• _HOW TO COMPLETE THIS TASK_
Output a character-exact copy of the data, images removed.

• _PROVIDED INFORMATION_
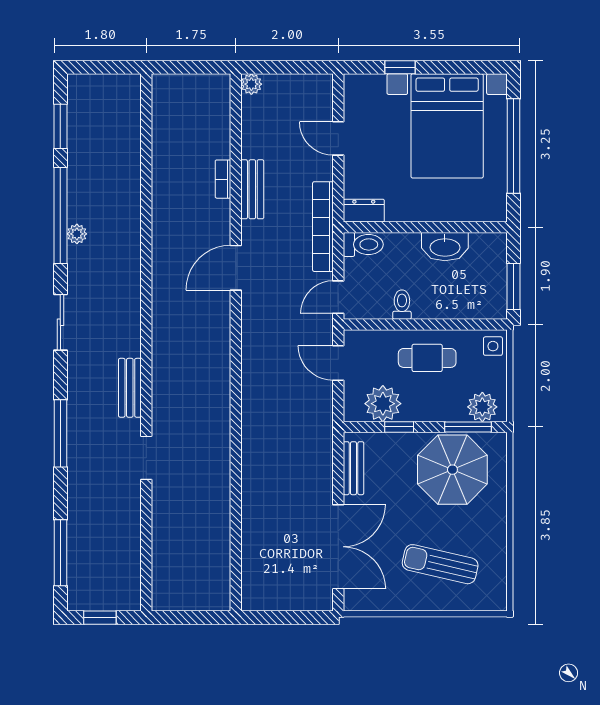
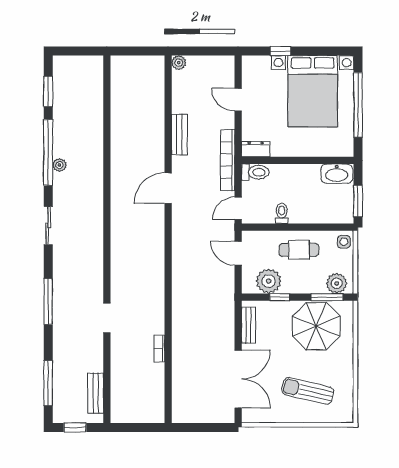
bookcase: (223, 179) -> (159, 348), moved
washbasin: (445, 247) -> (337, 174), moved
bench: (130, 388) -> (96, 393), moved

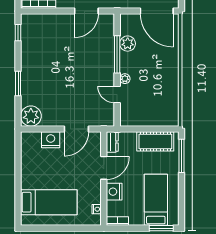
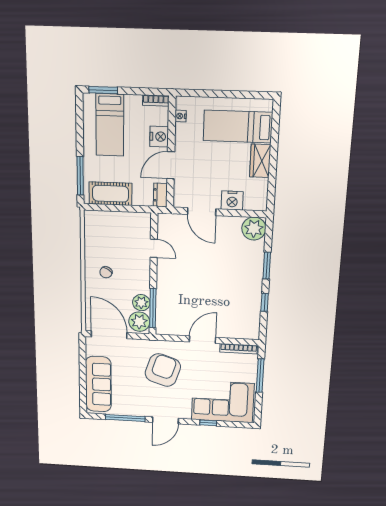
door: (86, 11) -> (202, 340), moved
window: (18, 33) -> (265, 302), moved
window: (117, 54) -> (153, 308), moved
chair: (159, 70) -> (106, 272), added
plant: (125, 79) -> (139, 322), moved, width x1.87, depth x1.87
door: (76, 129) -> (202, 212), swing flipped
wardrobe: (29, 175) -> (260, 161), added

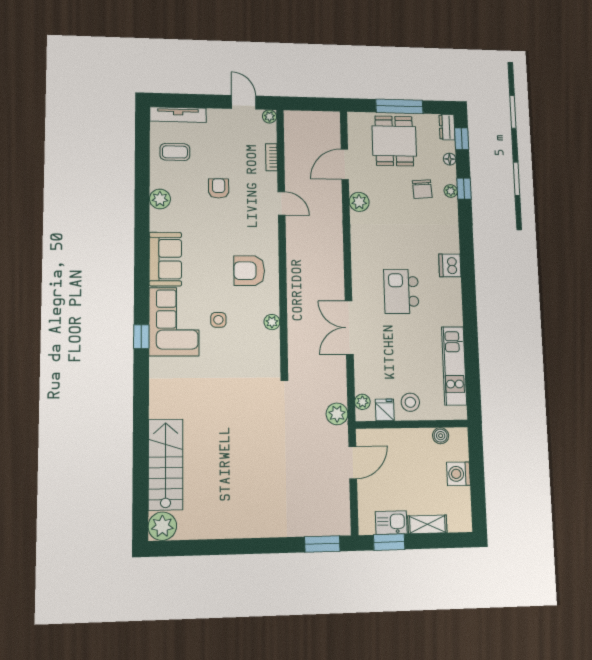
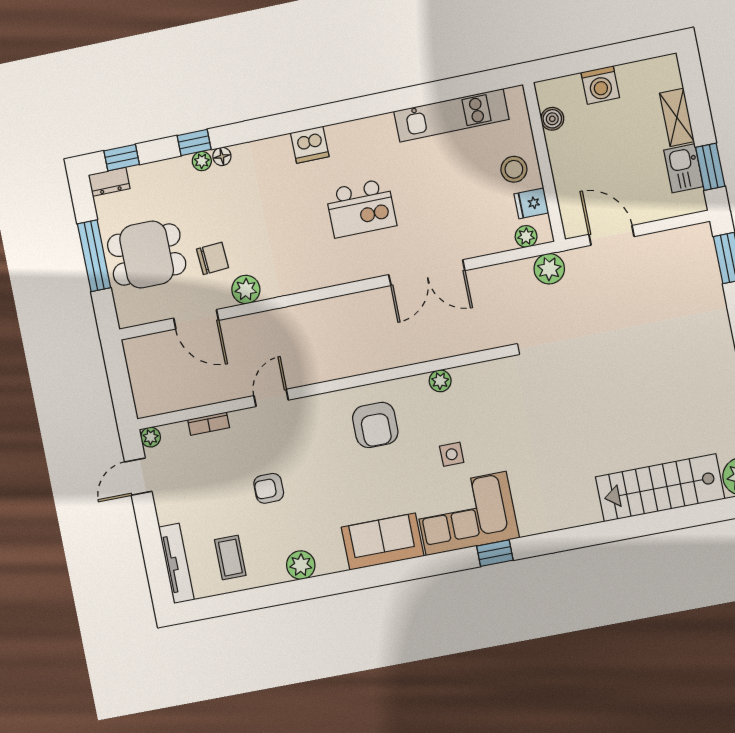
floor lamp: (450, 159) -> (222, 156), moved
chair: (422, 189) -> (213, 258), moved

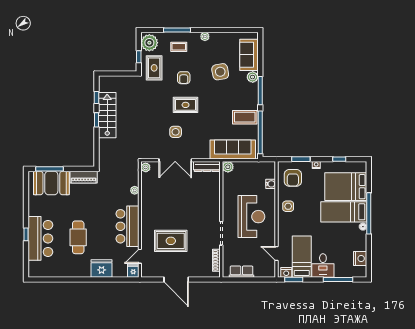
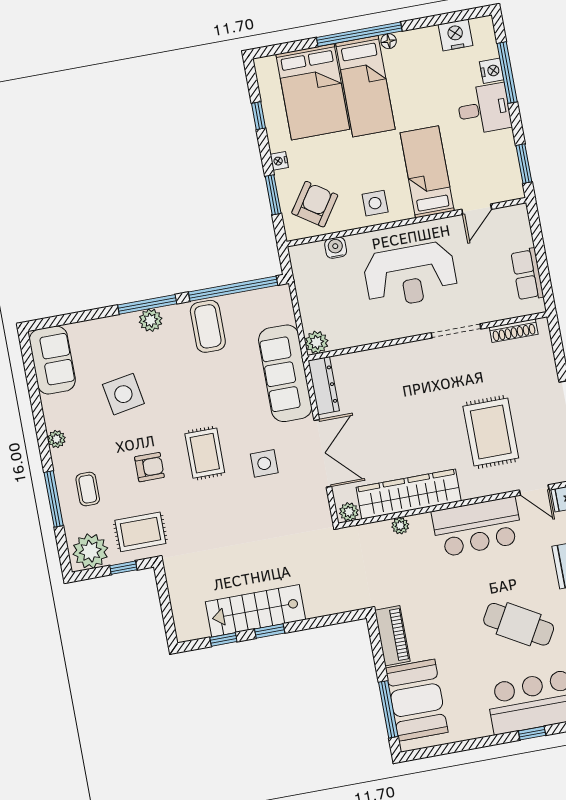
sofa: (249, 55) -> (52, 360), moved, turned -90
plant: (253, 77) -> (151, 320), moved
sofa: (233, 149) -> (285, 373), moved
armchair: (293, 178) -> (315, 204), turned -56
wardrobe: (149, 197) -> (409, 494), added
reception desk: (251, 217) -> (410, 275), turned 180
cafe table: (78, 237) -> (519, 624), turned 30
bed: (302, 257) -> (427, 172), moved, turned 90
nightstand: (286, 272) -> (492, 71), moved

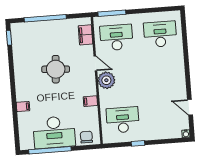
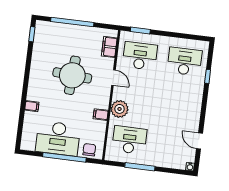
window: (112, 13) -> (140, 30), width x0.69
window: (185, 44) -> (208, 76), added
round table: (56, 69) -> (72, 75), width x1.36, depth x1.36
plant: (106, 80) -> (120, 109), moved
window: (138, 143) -> (140, 167), width x2.17
window: (50, 150) -> (64, 157), moved

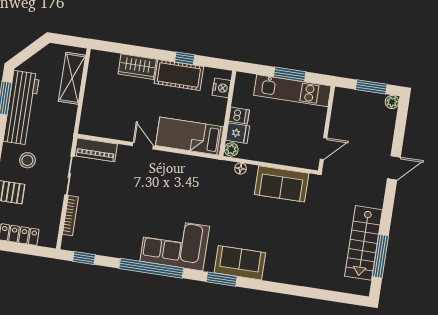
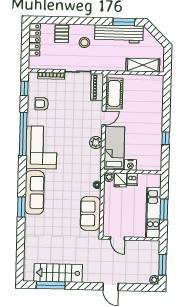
wardrobe: (137, 67) -> (156, 108), removed
cot: (179, 75) -> (114, 93), moved
nightstand: (221, 88) -> (130, 165), moved
plant: (178, 162) -> (96, 143), added
armchair: (110, 235) -> (42, 104), added
sofa: (240, 263) -> (34, 192), width x1.36
window: (222, 279) -> (21, 207), moved

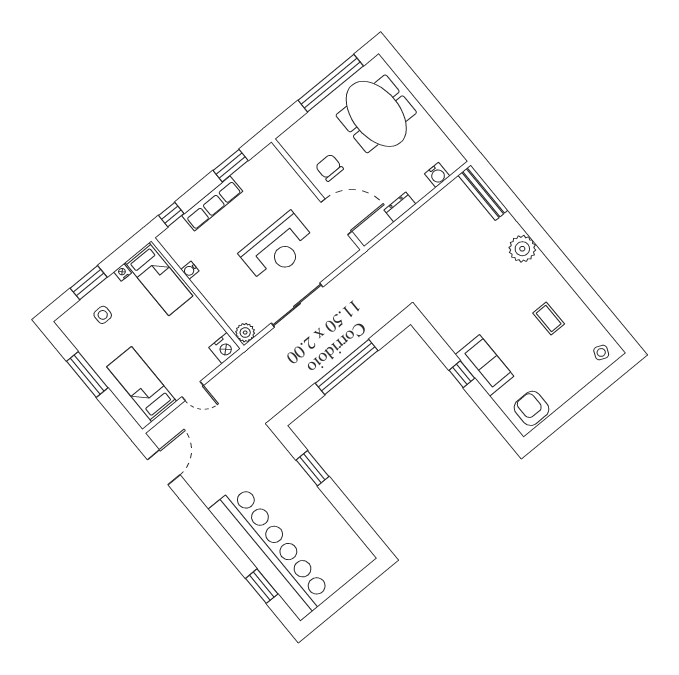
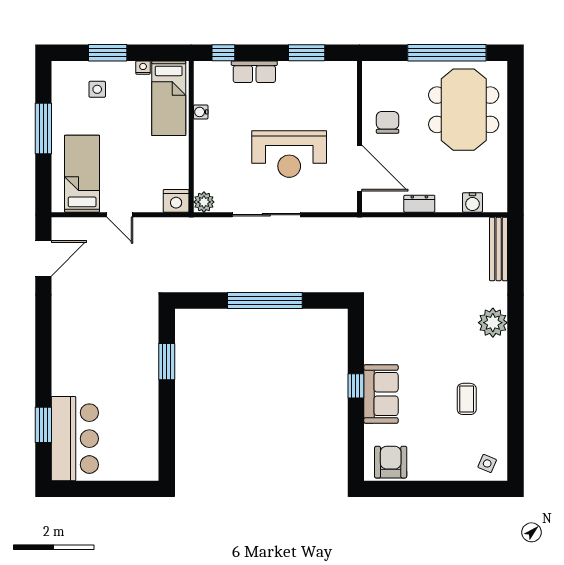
row of seats: (212, 203) -> (254, 72), width x0.68
bar counter: (271, 551) -> (75, 439), width x0.54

• _TASK RESULT_
bookcase: (223, 179) -> (159, 348), moved
washbasin: (445, 247) -> (337, 174), moved
bench: (130, 388) -> (96, 393), moved

door: (86, 11) -> (202, 340), moved
window: (18, 33) -> (265, 302), moved
window: (117, 54) -> (153, 308), moved
chair: (159, 70) -> (106, 272), added
plant: (125, 79) -> (139, 322), moved, width x1.87, depth x1.87
door: (76, 129) -> (202, 212), swing flipped
wardrobe: (29, 175) -> (260, 161), added

floor lamp: (450, 159) -> (222, 156), moved
chair: (422, 189) -> (213, 258), moved

sofa: (249, 55) -> (52, 360), moved, turned -90
plant: (253, 77) -> (151, 320), moved
sofa: (233, 149) -> (285, 373), moved
armchair: (293, 178) -> (315, 204), turned -56
wardrobe: (149, 197) -> (409, 494), added
reception desk: (251, 217) -> (410, 275), turned 180
cafe table: (78, 237) -> (519, 624), turned 30
bed: (302, 257) -> (427, 172), moved, turned 90
nightstand: (286, 272) -> (492, 71), moved

window: (112, 13) -> (140, 30), width x0.69
window: (185, 44) -> (208, 76), added
round table: (56, 69) -> (72, 75), width x1.36, depth x1.36
plant: (106, 80) -> (120, 109), moved
window: (138, 143) -> (140, 167), width x2.17
window: (50, 150) -> (64, 157), moved

wardrobe: (137, 67) -> (156, 108), removed
cot: (179, 75) -> (114, 93), moved
nightstand: (221, 88) -> (130, 165), moved
plant: (178, 162) -> (96, 143), added
armchair: (110, 235) -> (42, 104), added
sofa: (240, 263) -> (34, 192), width x1.36
window: (222, 279) -> (21, 207), moved

row of seats: (212, 203) -> (254, 72), width x0.68
bar counter: (271, 551) -> (75, 439), width x0.54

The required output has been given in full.